*** PROVIDED ENTRIES Section Begins ***
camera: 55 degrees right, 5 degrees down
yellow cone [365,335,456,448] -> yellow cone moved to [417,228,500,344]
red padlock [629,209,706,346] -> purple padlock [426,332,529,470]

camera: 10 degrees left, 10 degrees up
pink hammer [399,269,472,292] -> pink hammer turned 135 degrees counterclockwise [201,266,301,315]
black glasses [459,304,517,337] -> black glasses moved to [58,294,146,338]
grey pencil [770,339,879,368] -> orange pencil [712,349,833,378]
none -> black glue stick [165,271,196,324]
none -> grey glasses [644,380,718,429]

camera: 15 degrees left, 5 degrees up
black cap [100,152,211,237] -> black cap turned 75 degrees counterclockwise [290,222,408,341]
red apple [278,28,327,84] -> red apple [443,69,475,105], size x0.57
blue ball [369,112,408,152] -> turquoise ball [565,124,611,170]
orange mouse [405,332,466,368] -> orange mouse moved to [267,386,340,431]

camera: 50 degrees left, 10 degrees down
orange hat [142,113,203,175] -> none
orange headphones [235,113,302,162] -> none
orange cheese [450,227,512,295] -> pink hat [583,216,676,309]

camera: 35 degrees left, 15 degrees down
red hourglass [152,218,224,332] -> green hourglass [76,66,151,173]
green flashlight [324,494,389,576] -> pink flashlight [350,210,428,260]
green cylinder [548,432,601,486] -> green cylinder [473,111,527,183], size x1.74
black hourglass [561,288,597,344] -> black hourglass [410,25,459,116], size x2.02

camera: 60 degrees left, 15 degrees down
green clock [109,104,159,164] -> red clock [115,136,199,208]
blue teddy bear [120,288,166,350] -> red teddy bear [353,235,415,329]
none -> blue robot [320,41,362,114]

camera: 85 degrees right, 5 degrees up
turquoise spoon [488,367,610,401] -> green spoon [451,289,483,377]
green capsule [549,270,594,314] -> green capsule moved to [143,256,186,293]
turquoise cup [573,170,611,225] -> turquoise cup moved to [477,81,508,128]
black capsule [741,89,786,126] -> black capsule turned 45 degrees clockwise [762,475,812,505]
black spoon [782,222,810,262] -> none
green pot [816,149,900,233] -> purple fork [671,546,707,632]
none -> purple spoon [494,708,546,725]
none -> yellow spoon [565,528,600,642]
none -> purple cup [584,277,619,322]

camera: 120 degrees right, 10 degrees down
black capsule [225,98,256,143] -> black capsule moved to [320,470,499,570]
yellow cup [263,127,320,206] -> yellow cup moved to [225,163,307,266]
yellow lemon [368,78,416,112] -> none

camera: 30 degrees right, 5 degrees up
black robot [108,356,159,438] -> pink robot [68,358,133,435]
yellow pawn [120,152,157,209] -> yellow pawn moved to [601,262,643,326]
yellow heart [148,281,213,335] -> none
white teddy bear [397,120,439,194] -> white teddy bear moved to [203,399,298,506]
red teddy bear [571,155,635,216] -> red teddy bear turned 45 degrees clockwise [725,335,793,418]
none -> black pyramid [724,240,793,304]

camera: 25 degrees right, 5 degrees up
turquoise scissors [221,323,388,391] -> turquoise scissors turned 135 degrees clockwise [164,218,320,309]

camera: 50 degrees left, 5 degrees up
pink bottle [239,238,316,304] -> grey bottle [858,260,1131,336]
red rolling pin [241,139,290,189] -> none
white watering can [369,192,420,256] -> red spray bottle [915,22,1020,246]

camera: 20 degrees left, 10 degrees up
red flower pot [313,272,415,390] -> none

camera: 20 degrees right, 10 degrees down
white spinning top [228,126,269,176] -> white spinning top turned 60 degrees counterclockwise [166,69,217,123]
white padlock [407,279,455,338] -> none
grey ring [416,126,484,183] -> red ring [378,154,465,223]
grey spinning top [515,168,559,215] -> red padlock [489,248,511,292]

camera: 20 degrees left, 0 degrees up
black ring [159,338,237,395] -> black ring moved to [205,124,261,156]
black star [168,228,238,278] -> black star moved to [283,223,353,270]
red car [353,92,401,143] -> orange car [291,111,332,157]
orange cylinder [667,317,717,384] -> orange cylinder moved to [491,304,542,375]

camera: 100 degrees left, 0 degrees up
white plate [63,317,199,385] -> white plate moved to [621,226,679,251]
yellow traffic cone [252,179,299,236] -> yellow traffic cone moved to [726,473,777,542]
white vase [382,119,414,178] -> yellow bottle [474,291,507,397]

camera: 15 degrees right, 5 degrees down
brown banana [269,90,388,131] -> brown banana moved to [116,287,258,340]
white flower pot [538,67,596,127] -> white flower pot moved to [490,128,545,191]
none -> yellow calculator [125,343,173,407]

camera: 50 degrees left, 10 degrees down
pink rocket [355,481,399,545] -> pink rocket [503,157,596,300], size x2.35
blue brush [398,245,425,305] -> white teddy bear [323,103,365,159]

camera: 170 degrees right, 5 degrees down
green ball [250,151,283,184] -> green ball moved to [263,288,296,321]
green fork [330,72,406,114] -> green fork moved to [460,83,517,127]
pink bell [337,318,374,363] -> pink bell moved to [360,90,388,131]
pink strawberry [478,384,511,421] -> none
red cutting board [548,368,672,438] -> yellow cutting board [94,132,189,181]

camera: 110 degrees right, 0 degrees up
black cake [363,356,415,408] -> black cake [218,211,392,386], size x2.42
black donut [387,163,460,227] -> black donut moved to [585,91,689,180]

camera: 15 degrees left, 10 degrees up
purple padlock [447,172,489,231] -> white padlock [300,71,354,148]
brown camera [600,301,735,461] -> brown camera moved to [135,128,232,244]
*** PROVIDED ENTRIES Section Ends ***
== WHAT TO PRODUCE ==
Give the entries again, every one of them exactly.

== REPLY ==
camera: 55 degrees right, 5 degrees down
yellow cone [365,335,456,448] -> yellow cone moved to [417,228,500,344]
red padlock [629,209,706,346] -> purple padlock [426,332,529,470]

camera: 10 degrees left, 10 degrees up
pink hammer [399,269,472,292] -> pink hammer turned 135 degrees counterclockwise [201,266,301,315]
black glasses [459,304,517,337] -> black glasses moved to [58,294,146,338]
grey pencil [770,339,879,368] -> orange pencil [712,349,833,378]
none -> black glue stick [165,271,196,324]
none -> grey glasses [644,380,718,429]

camera: 15 degrees left, 5 degrees up
black cap [100,152,211,237] -> black cap turned 75 degrees counterclockwise [290,222,408,341]
red apple [278,28,327,84] -> red apple [443,69,475,105], size x0.57
blue ball [369,112,408,152] -> turquoise ball [565,124,611,170]
orange mouse [405,332,466,368] -> orange mouse moved to [267,386,340,431]

camera: 50 degrees left, 10 degrees down
orange hat [142,113,203,175] -> none
orange headphones [235,113,302,162] -> none
orange cheese [450,227,512,295] -> pink hat [583,216,676,309]

camera: 35 degrees left, 15 degrees down
red hourglass [152,218,224,332] -> green hourglass [76,66,151,173]
green flashlight [324,494,389,576] -> pink flashlight [350,210,428,260]
green cylinder [548,432,601,486] -> green cylinder [473,111,527,183], size x1.74
black hourglass [561,288,597,344] -> black hourglass [410,25,459,116], size x2.02

camera: 60 degrees left, 15 degrees down
green clock [109,104,159,164] -> red clock [115,136,199,208]
blue teddy bear [120,288,166,350] -> red teddy bear [353,235,415,329]
none -> blue robot [320,41,362,114]

camera: 85 degrees right, 5 degrees up
turquoise spoon [488,367,610,401] -> green spoon [451,289,483,377]
green capsule [549,270,594,314] -> green capsule moved to [143,256,186,293]
turquoise cup [573,170,611,225] -> turquoise cup moved to [477,81,508,128]
black capsule [741,89,786,126] -> black capsule turned 45 degrees clockwise [762,475,812,505]
black spoon [782,222,810,262] -> none
green pot [816,149,900,233] -> purple fork [671,546,707,632]
none -> purple spoon [494,708,546,725]
none -> yellow spoon [565,528,600,642]
none -> purple cup [584,277,619,322]

camera: 120 degrees right, 10 degrees down
black capsule [225,98,256,143] -> black capsule moved to [320,470,499,570]
yellow cup [263,127,320,206] -> yellow cup moved to [225,163,307,266]
yellow lemon [368,78,416,112] -> none

camera: 30 degrees right, 5 degrees up
black robot [108,356,159,438] -> pink robot [68,358,133,435]
yellow pawn [120,152,157,209] -> yellow pawn moved to [601,262,643,326]
yellow heart [148,281,213,335] -> none
white teddy bear [397,120,439,194] -> white teddy bear moved to [203,399,298,506]
red teddy bear [571,155,635,216] -> red teddy bear turned 45 degrees clockwise [725,335,793,418]
none -> black pyramid [724,240,793,304]

camera: 25 degrees right, 5 degrees up
turquoise scissors [221,323,388,391] -> turquoise scissors turned 135 degrees clockwise [164,218,320,309]

camera: 50 degrees left, 5 degrees up
pink bottle [239,238,316,304] -> grey bottle [858,260,1131,336]
red rolling pin [241,139,290,189] -> none
white watering can [369,192,420,256] -> red spray bottle [915,22,1020,246]

camera: 20 degrees left, 10 degrees up
red flower pot [313,272,415,390] -> none

camera: 20 degrees right, 10 degrees down
white spinning top [228,126,269,176] -> white spinning top turned 60 degrees counterclockwise [166,69,217,123]
white padlock [407,279,455,338] -> none
grey ring [416,126,484,183] -> red ring [378,154,465,223]
grey spinning top [515,168,559,215] -> red padlock [489,248,511,292]

camera: 20 degrees left, 0 degrees up
black ring [159,338,237,395] -> black ring moved to [205,124,261,156]
black star [168,228,238,278] -> black star moved to [283,223,353,270]
red car [353,92,401,143] -> orange car [291,111,332,157]
orange cylinder [667,317,717,384] -> orange cylinder moved to [491,304,542,375]

camera: 100 degrees left, 0 degrees up
white plate [63,317,199,385] -> white plate moved to [621,226,679,251]
yellow traffic cone [252,179,299,236] -> yellow traffic cone moved to [726,473,777,542]
white vase [382,119,414,178] -> yellow bottle [474,291,507,397]

camera: 15 degrees right, 5 degrees down
brown banana [269,90,388,131] -> brown banana moved to [116,287,258,340]
white flower pot [538,67,596,127] -> white flower pot moved to [490,128,545,191]
none -> yellow calculator [125,343,173,407]

camera: 50 degrees left, 10 degrees down
pink rocket [355,481,399,545] -> pink rocket [503,157,596,300], size x2.35
blue brush [398,245,425,305] -> white teddy bear [323,103,365,159]

camera: 170 degrees right, 5 degrees down
green ball [250,151,283,184] -> green ball moved to [263,288,296,321]
green fork [330,72,406,114] -> green fork moved to [460,83,517,127]
pink bell [337,318,374,363] -> pink bell moved to [360,90,388,131]
pink strawberry [478,384,511,421] -> none
red cutting board [548,368,672,438] -> yellow cutting board [94,132,189,181]

camera: 110 degrees right, 0 degrees up
black cake [363,356,415,408] -> black cake [218,211,392,386], size x2.42
black donut [387,163,460,227] -> black donut moved to [585,91,689,180]

camera: 15 degrees left, 10 degrees up
purple padlock [447,172,489,231] -> white padlock [300,71,354,148]
brown camera [600,301,735,461] -> brown camera moved to [135,128,232,244]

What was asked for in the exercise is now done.